Data records:
Segment Open
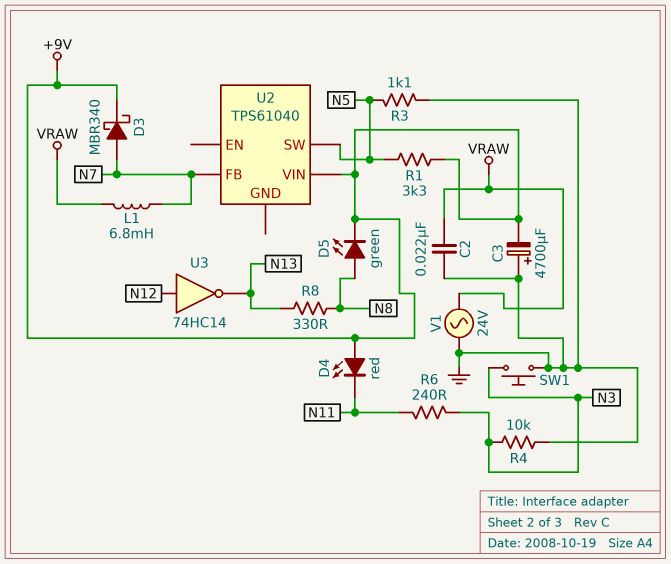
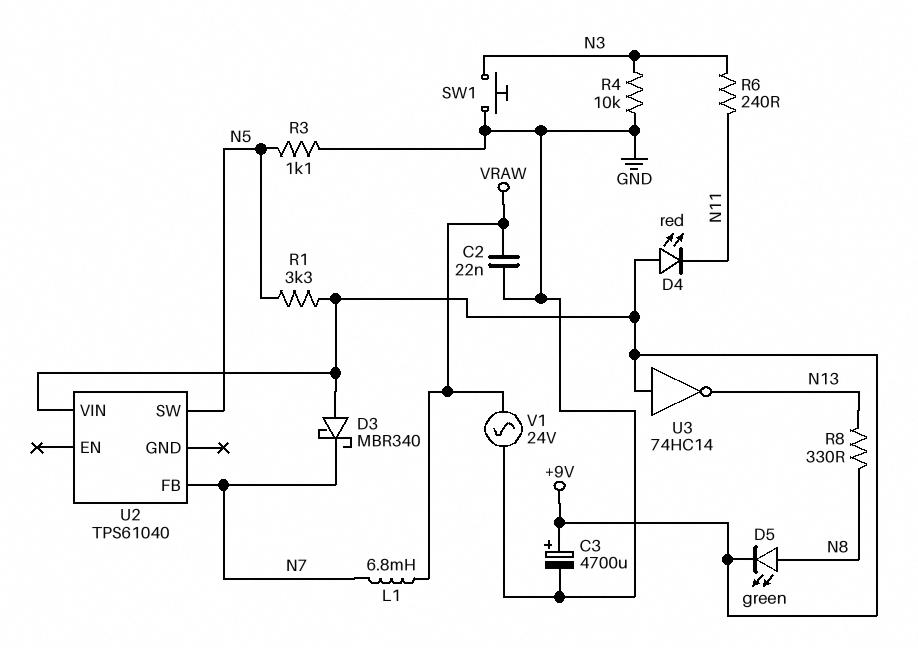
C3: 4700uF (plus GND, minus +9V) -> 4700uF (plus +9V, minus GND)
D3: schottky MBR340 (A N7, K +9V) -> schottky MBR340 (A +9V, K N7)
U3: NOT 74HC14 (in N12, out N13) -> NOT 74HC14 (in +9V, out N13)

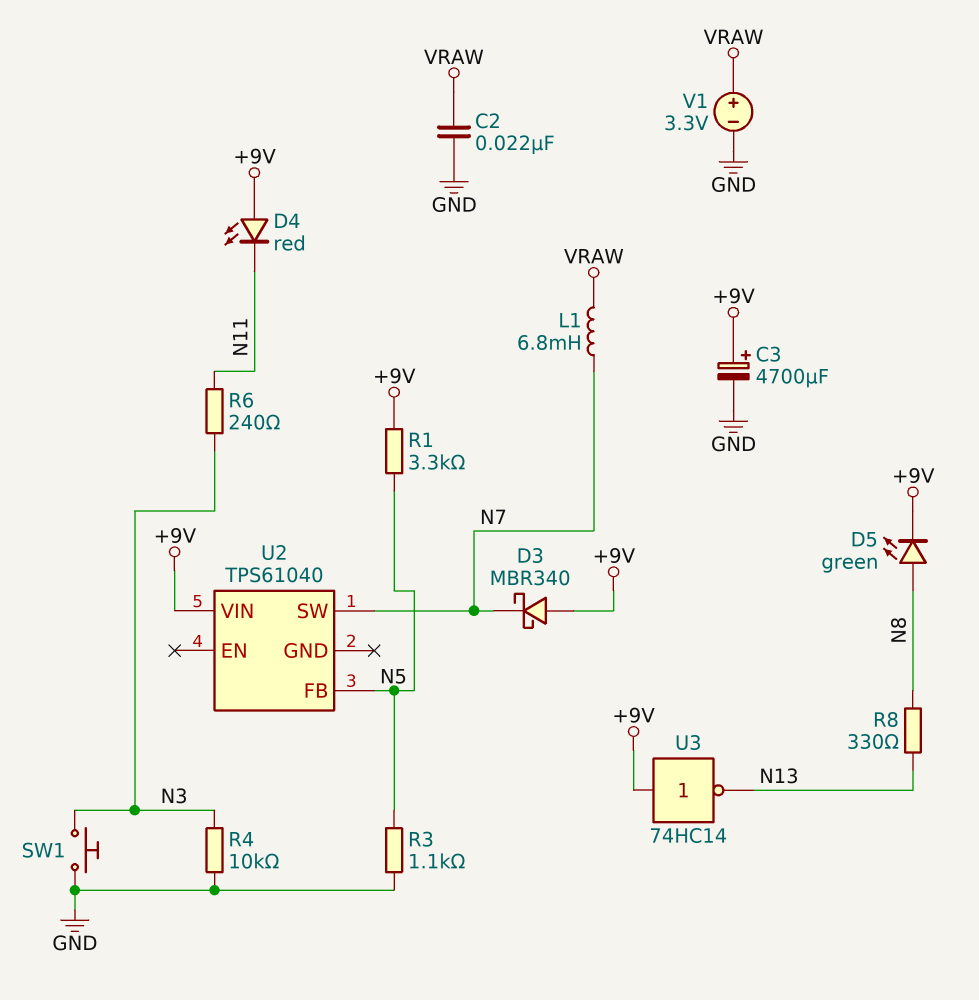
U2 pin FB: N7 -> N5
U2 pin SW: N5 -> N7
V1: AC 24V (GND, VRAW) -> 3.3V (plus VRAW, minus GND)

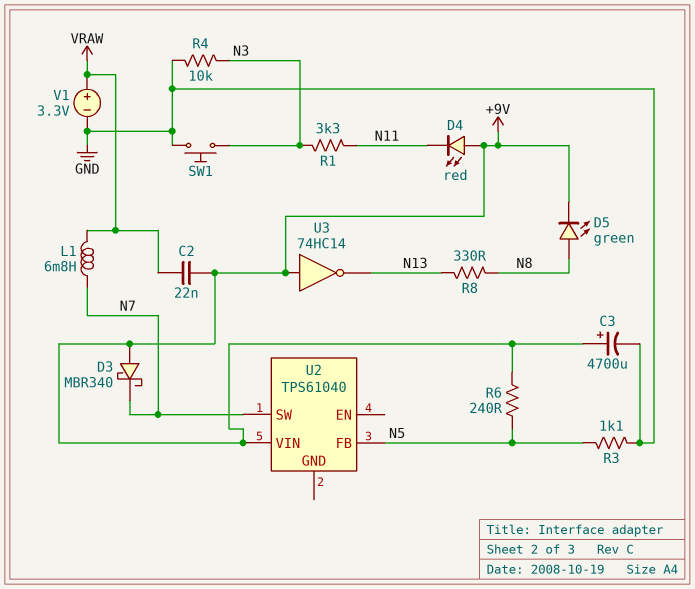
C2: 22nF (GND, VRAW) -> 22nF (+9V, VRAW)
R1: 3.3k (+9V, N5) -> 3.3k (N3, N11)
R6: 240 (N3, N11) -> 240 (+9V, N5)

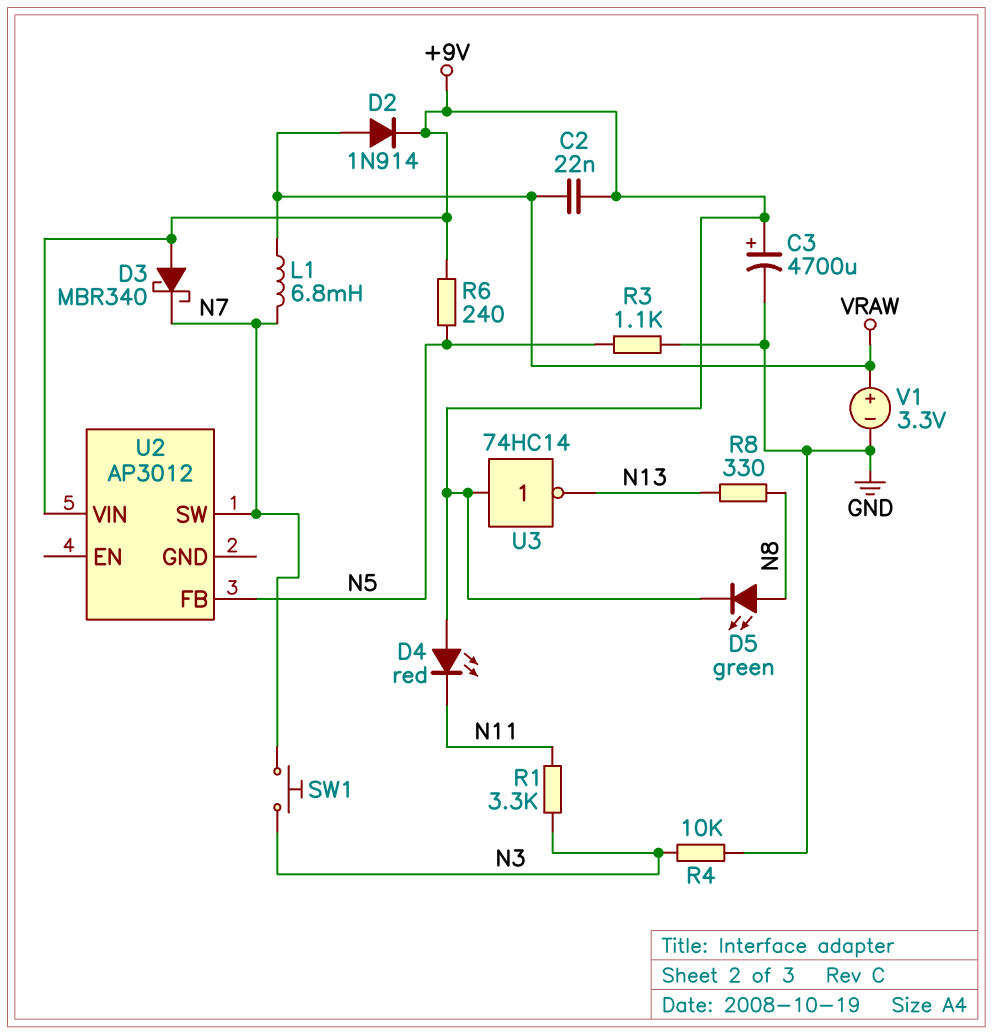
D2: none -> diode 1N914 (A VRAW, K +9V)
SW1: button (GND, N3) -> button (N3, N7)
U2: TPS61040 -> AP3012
Segment Closed
Segment Open
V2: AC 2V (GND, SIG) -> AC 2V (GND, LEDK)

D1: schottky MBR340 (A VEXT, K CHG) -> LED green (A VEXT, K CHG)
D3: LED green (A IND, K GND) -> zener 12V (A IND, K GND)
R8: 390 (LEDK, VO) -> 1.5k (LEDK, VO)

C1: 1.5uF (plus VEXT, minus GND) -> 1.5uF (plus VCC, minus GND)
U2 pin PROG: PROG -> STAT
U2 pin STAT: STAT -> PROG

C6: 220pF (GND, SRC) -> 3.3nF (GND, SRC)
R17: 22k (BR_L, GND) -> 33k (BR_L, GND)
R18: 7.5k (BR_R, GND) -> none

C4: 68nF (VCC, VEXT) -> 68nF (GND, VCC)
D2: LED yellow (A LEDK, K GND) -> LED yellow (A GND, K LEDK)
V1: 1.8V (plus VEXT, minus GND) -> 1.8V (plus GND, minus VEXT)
Segment Closed
Segment Open
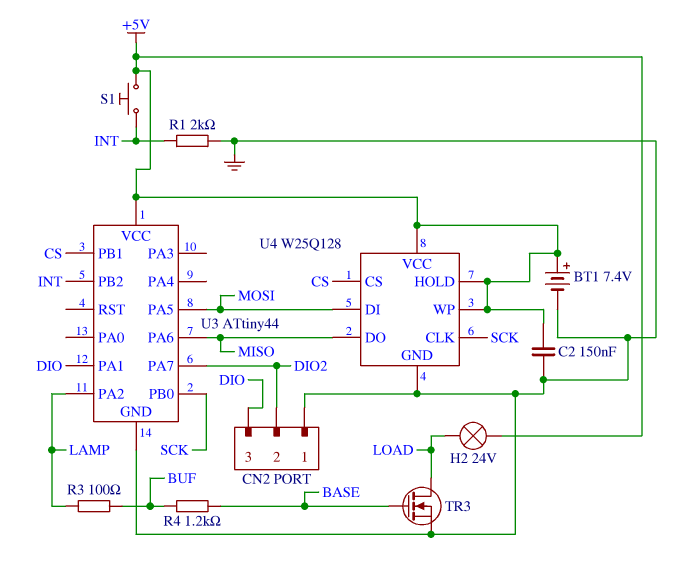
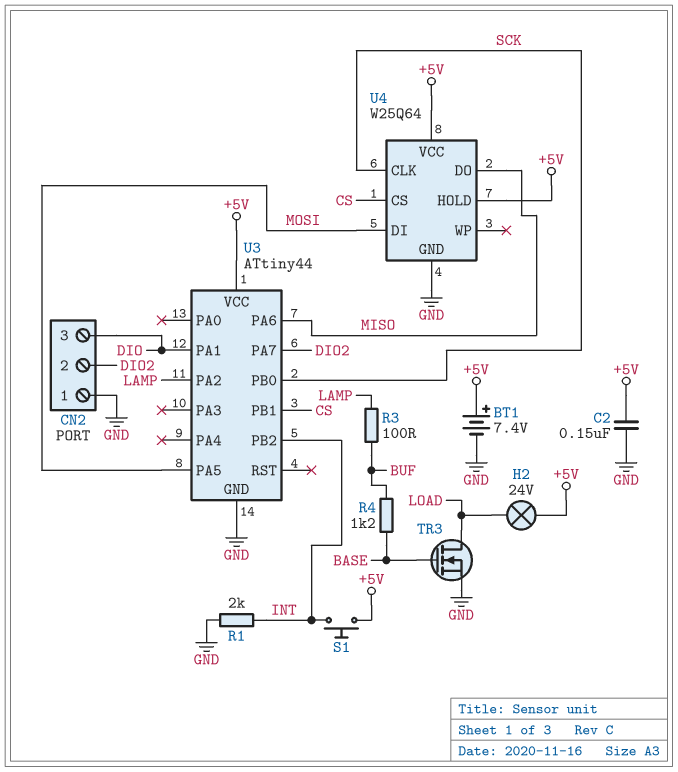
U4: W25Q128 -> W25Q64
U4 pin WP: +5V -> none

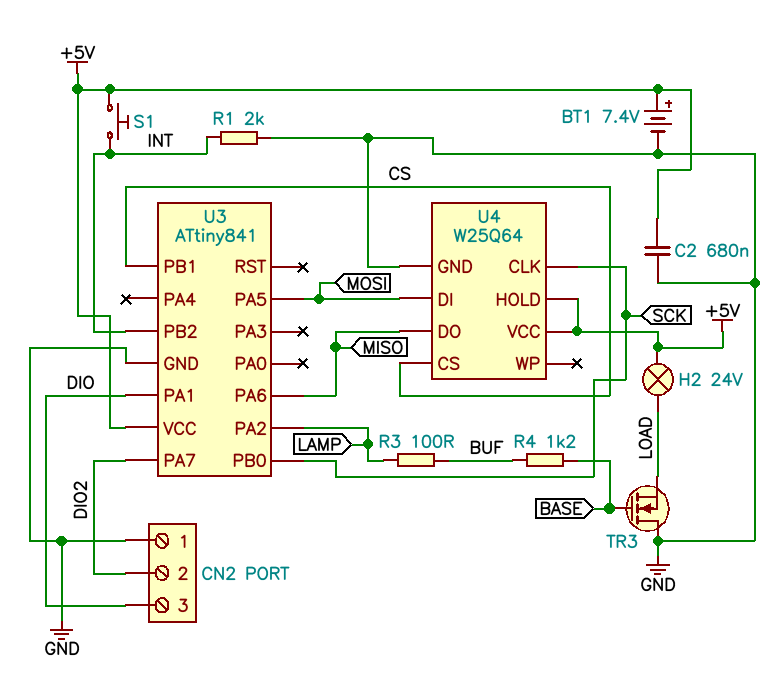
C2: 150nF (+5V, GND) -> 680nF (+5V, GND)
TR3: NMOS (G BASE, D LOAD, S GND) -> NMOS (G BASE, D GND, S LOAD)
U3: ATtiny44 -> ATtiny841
Segment Closed
Could you return exactly the stretch of the data above that starts at the line with "D3: LED green" and ends at the line with "C6: 220pF (GND, SRC) -> 3.3nF (GND, SRC)", both lines included?

D3: LED green (A IND, K GND) -> zener 12V (A IND, K GND)
R8: 390 (LEDK, VO) -> 1.5k (LEDK, VO)

C1: 1.5uF (plus VEXT, minus GND) -> 1.5uF (plus VCC, minus GND)
U2 pin PROG: PROG -> STAT
U2 pin STAT: STAT -> PROG

C6: 220pF (GND, SRC) -> 3.3nF (GND, SRC)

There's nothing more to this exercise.